___ Records for the exercise ___

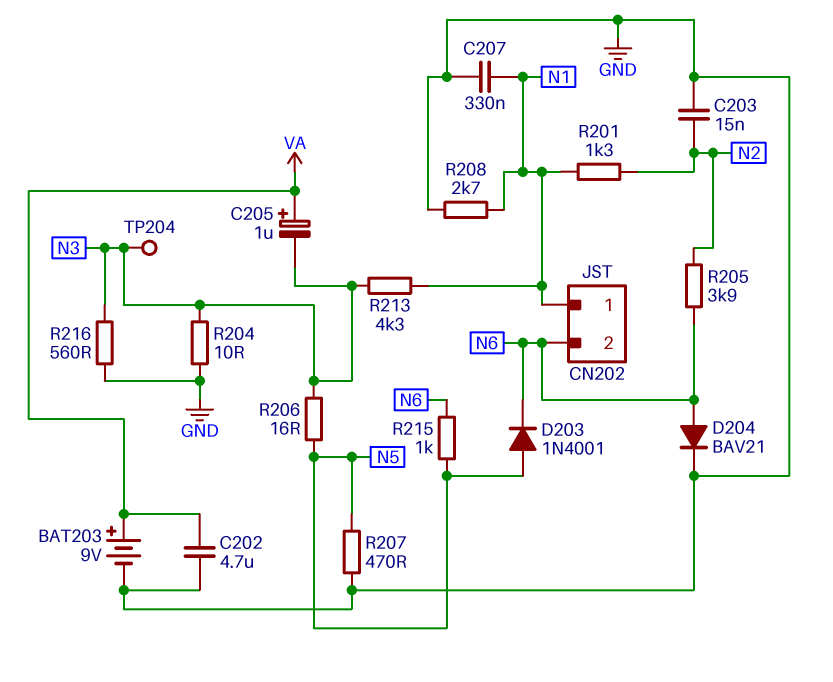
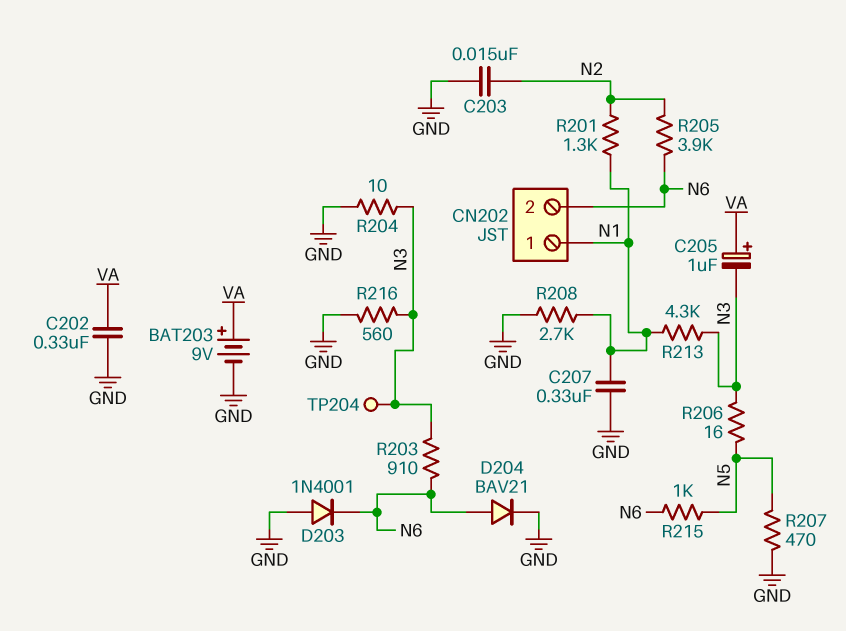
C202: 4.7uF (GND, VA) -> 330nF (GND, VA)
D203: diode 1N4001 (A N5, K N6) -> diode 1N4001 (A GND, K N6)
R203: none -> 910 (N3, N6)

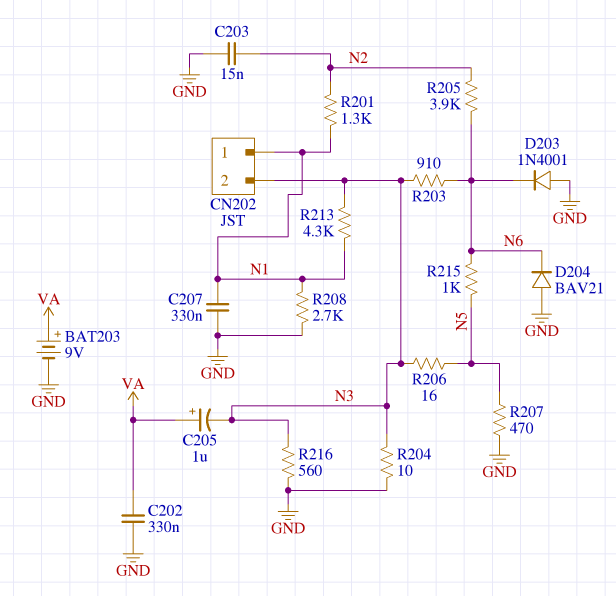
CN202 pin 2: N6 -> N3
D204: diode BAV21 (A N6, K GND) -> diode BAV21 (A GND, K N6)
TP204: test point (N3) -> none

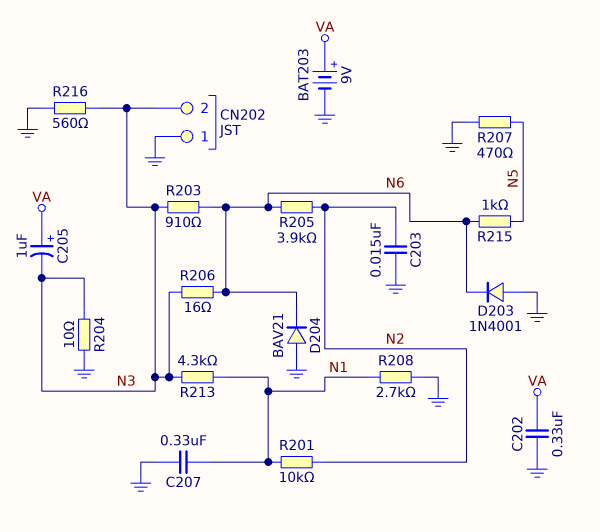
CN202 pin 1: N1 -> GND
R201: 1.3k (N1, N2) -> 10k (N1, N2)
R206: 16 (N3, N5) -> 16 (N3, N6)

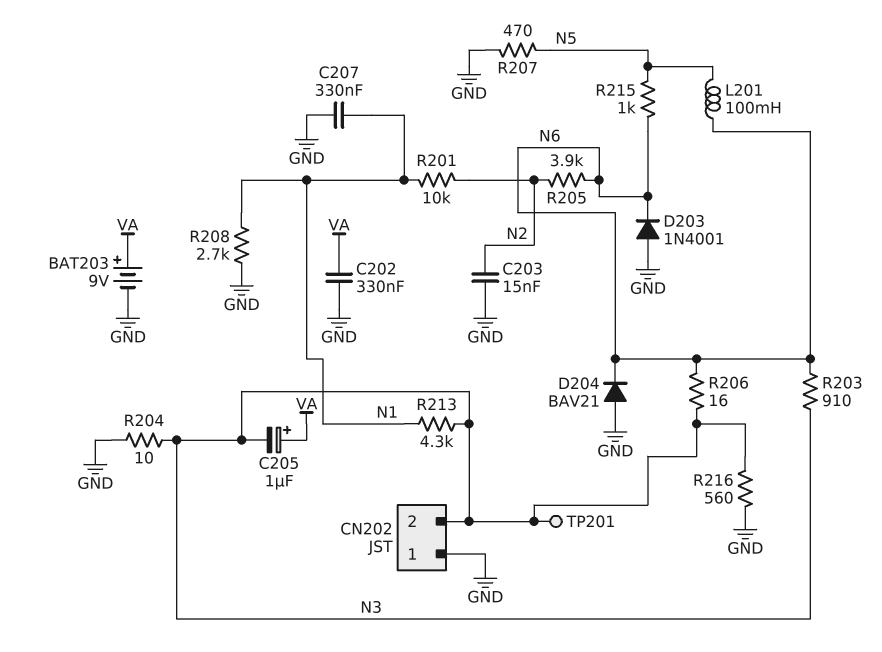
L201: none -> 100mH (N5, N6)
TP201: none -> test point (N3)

___
___ Records for the exercise ___

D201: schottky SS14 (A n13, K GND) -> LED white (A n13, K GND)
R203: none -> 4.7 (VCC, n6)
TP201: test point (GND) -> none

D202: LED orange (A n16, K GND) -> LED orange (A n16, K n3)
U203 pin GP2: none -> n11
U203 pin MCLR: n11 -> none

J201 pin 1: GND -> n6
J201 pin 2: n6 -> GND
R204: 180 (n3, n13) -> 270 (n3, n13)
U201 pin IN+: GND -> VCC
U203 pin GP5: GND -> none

___

■ Exercise requirements
What must be returned is only the number of lines in the records that hold the word "diode".

■ Problem solution
2